Difference listings
**********

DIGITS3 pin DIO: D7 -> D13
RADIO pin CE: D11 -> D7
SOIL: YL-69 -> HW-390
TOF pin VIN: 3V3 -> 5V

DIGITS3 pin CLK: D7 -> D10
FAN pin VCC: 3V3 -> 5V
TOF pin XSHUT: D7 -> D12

**********

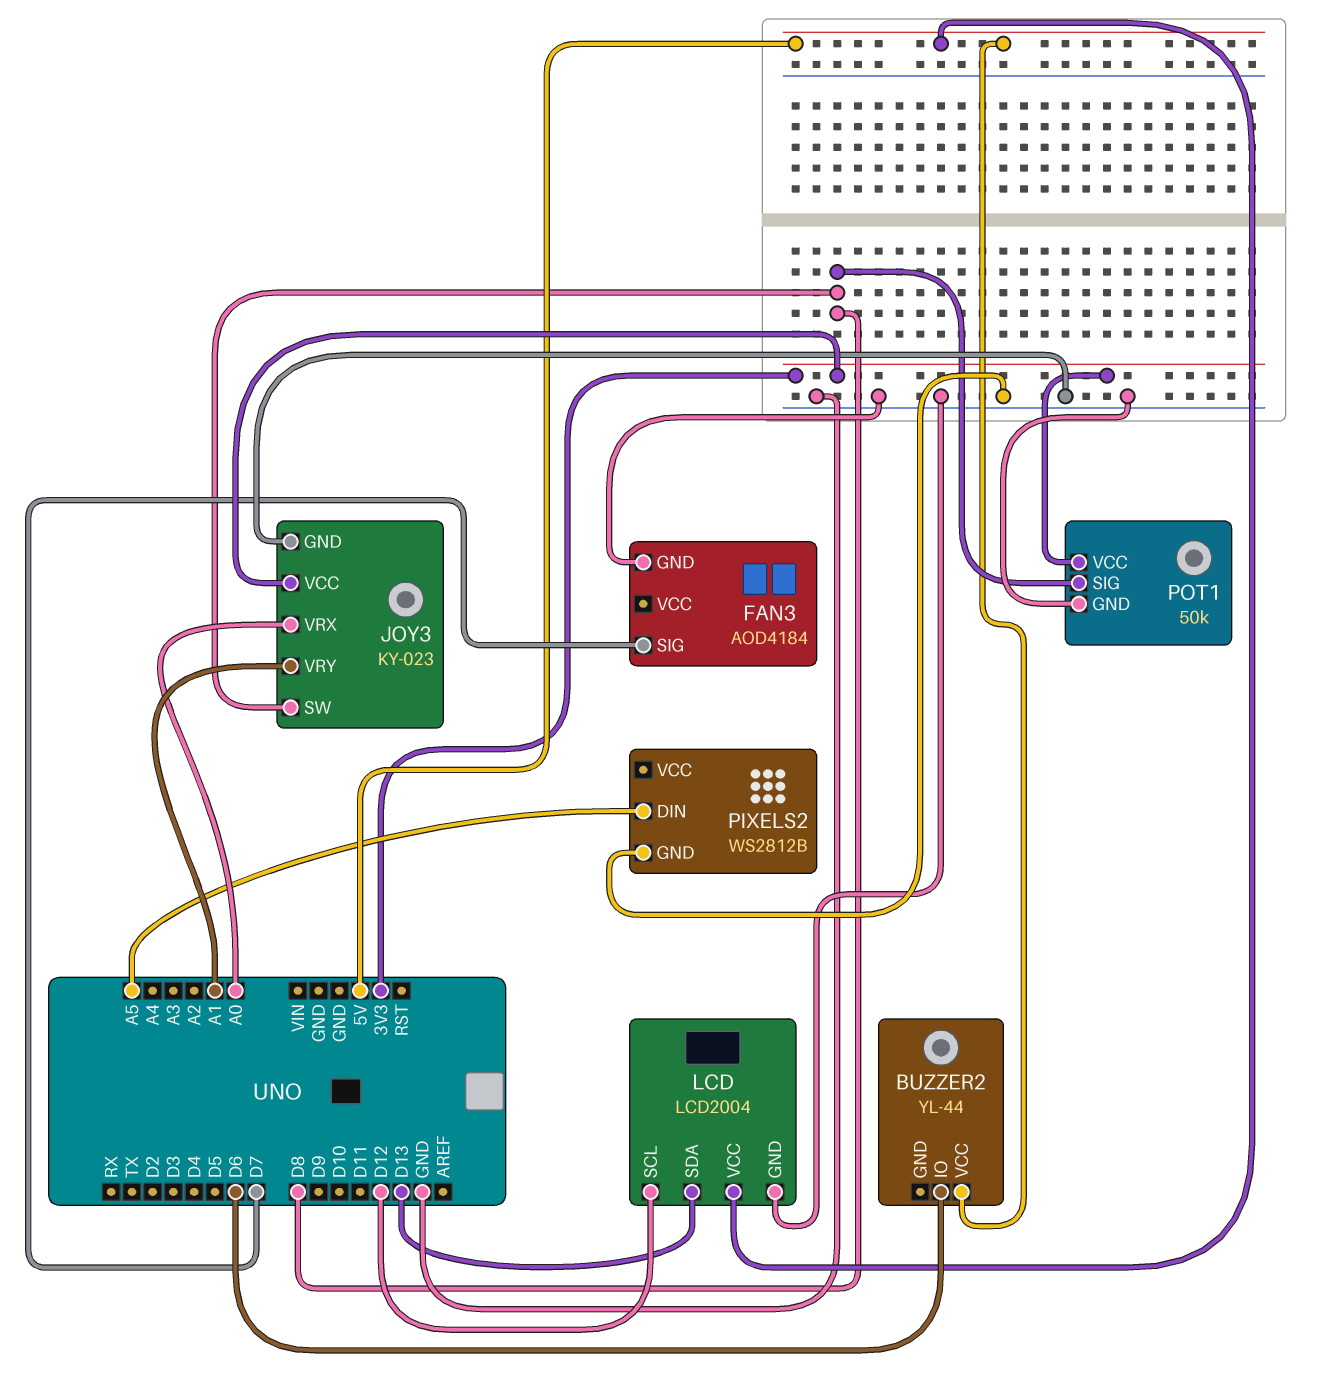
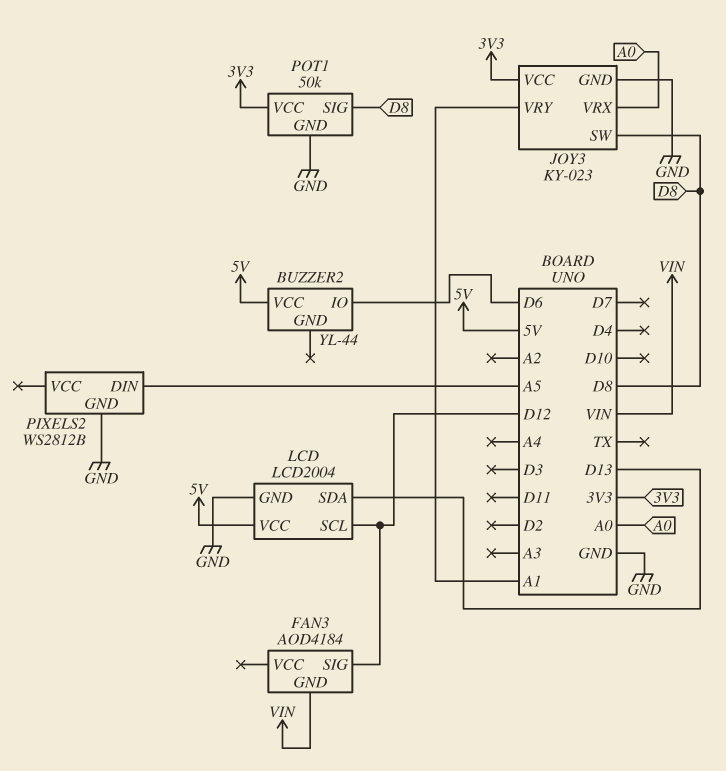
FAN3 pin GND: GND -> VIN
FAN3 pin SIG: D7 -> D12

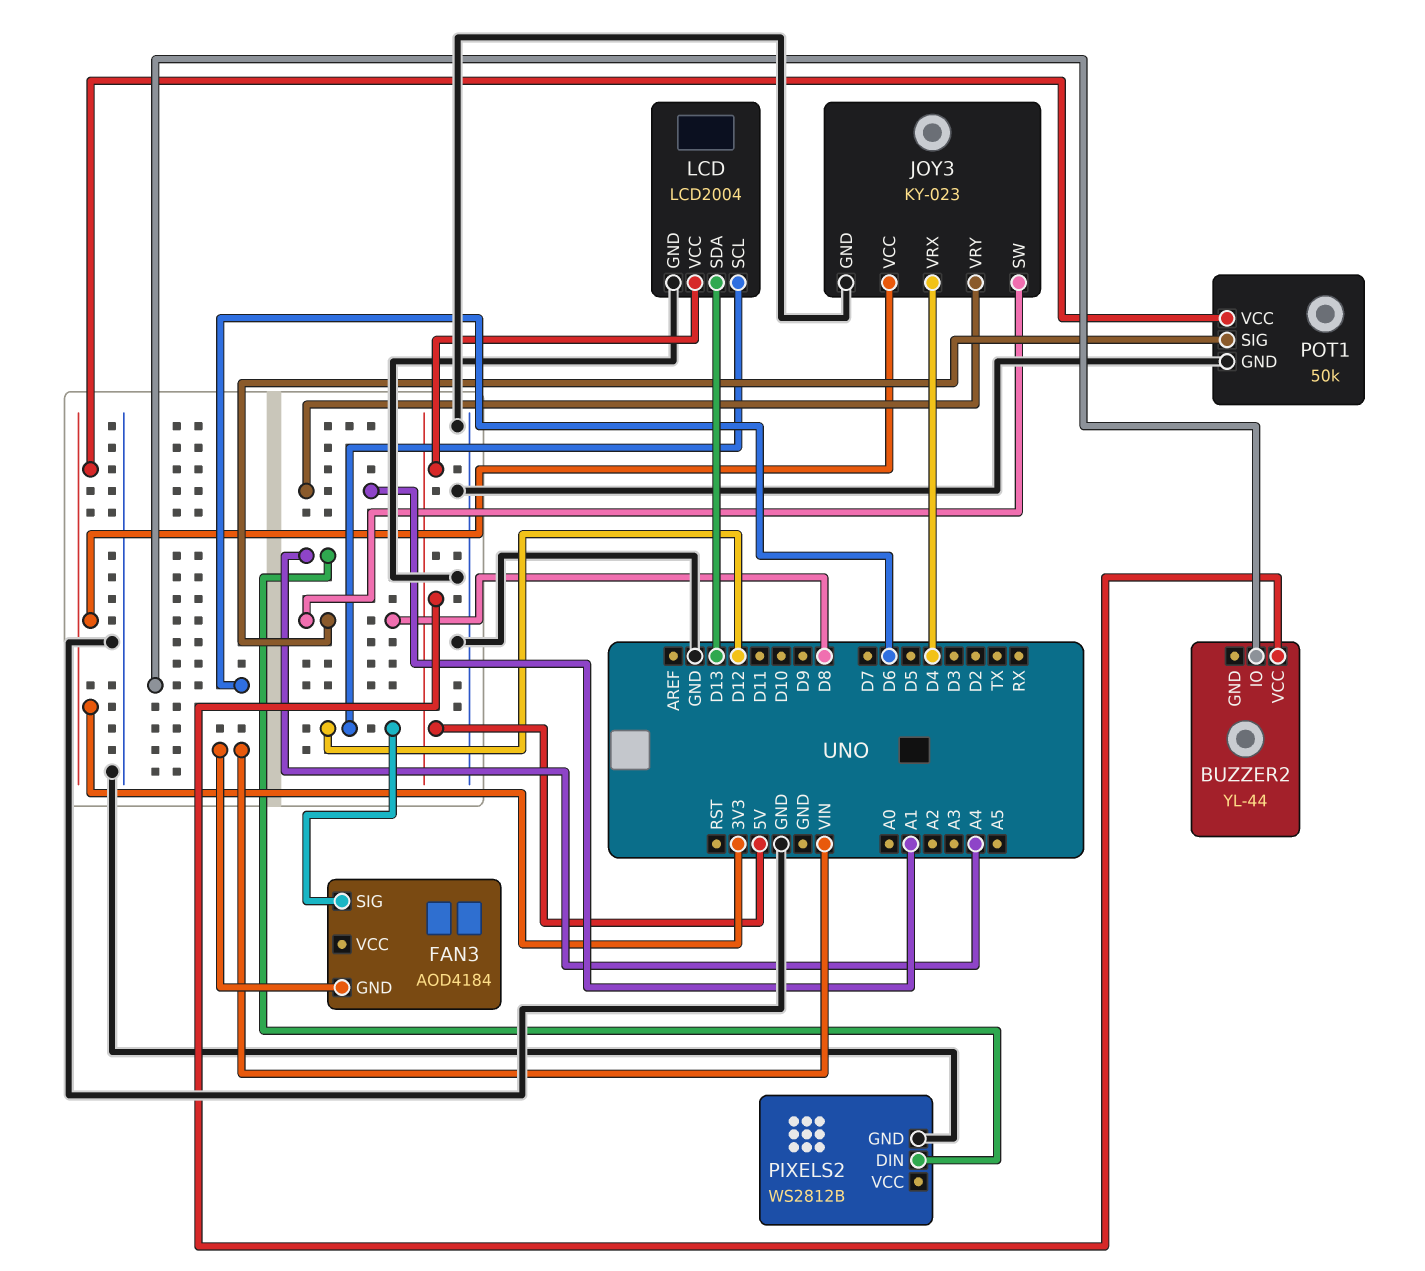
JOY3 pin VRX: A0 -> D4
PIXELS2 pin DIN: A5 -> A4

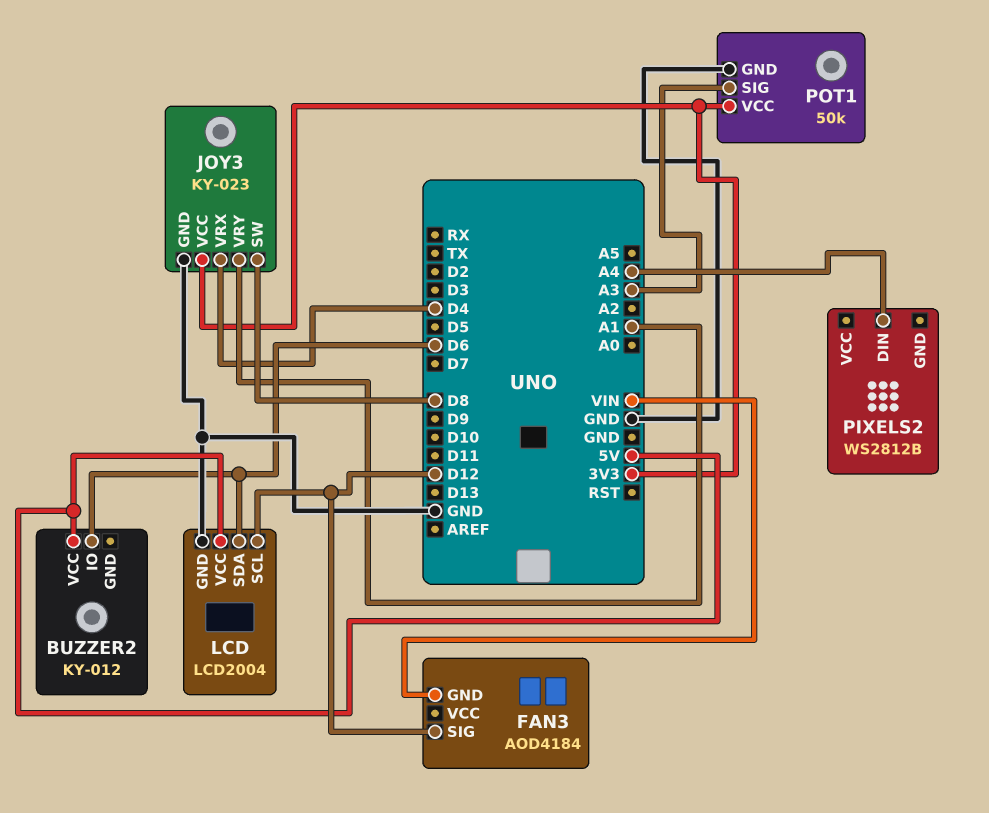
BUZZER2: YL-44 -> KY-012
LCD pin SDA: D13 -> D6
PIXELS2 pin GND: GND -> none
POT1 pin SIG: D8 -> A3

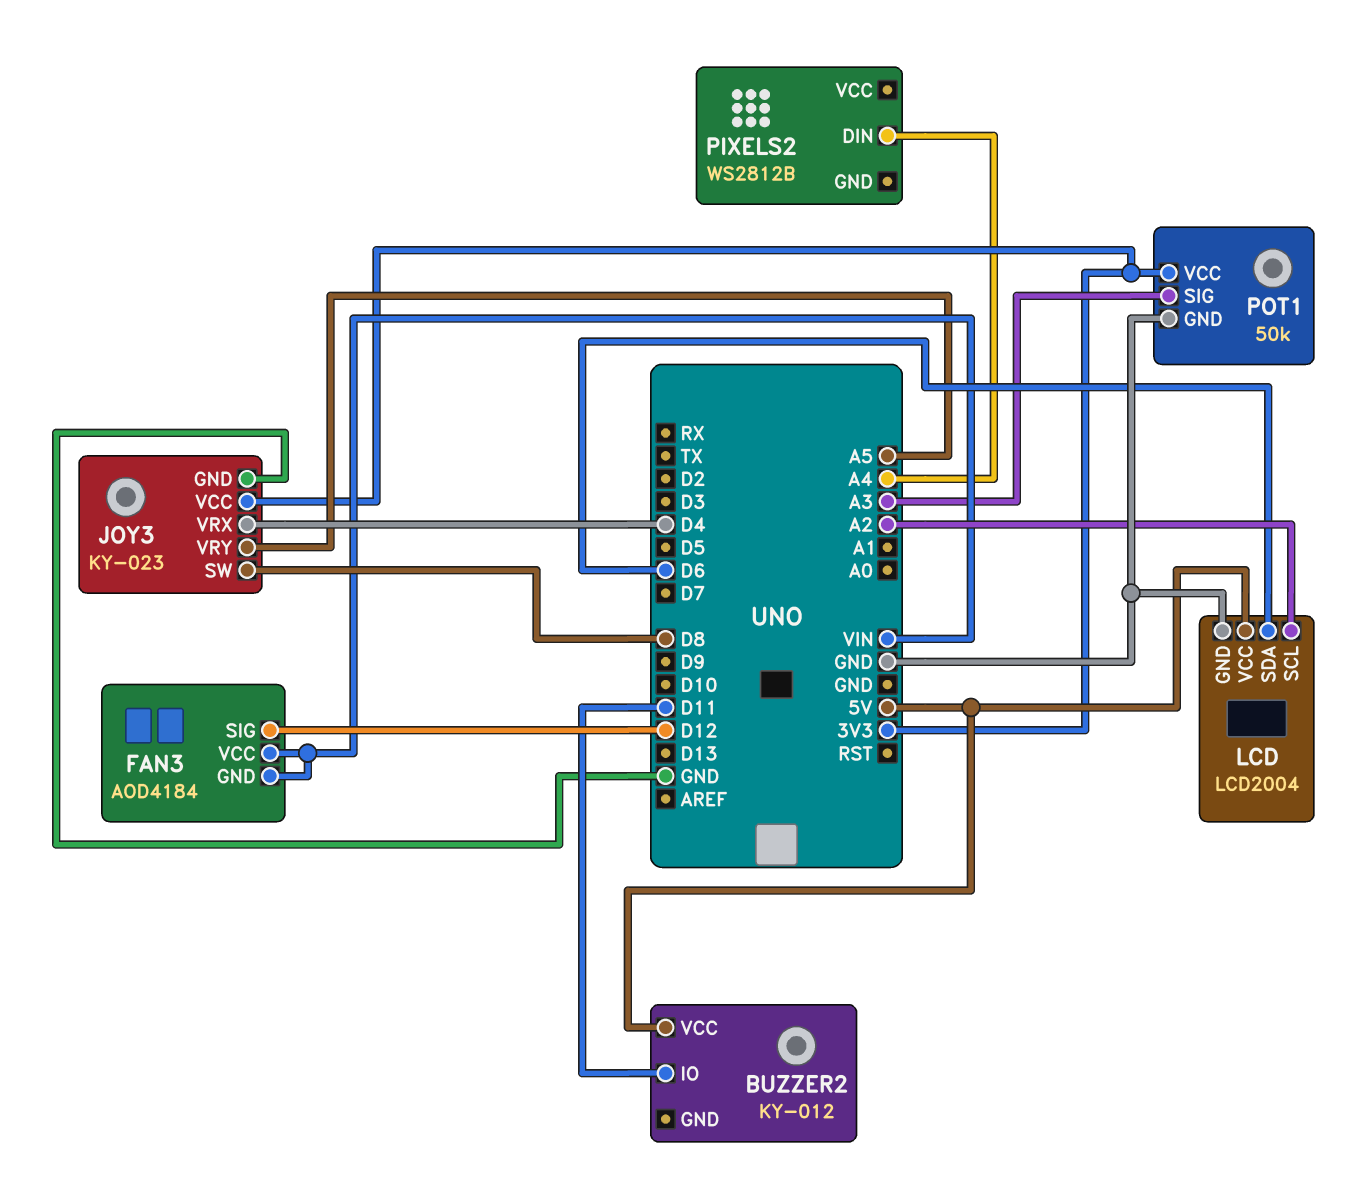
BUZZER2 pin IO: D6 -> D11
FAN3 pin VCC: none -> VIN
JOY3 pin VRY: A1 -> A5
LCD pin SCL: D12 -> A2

**********

Going by the data above, give back only the lines from the one containing "BUZZER2: YL-44 -> KY-012" through the one containing "LCD pin SCL: D12 -> A2", exactly as they stand, both ends included and no images.

Completed exercise
BUZZER2: YL-44 -> KY-012
LCD pin SDA: D13 -> D6
PIXELS2 pin GND: GND -> none
POT1 pin SIG: D8 -> A3

BUZZER2 pin IO: D6 -> D11
FAN3 pin VCC: none -> VIN
JOY3 pin VRY: A1 -> A5
LCD pin SCL: D12 -> A2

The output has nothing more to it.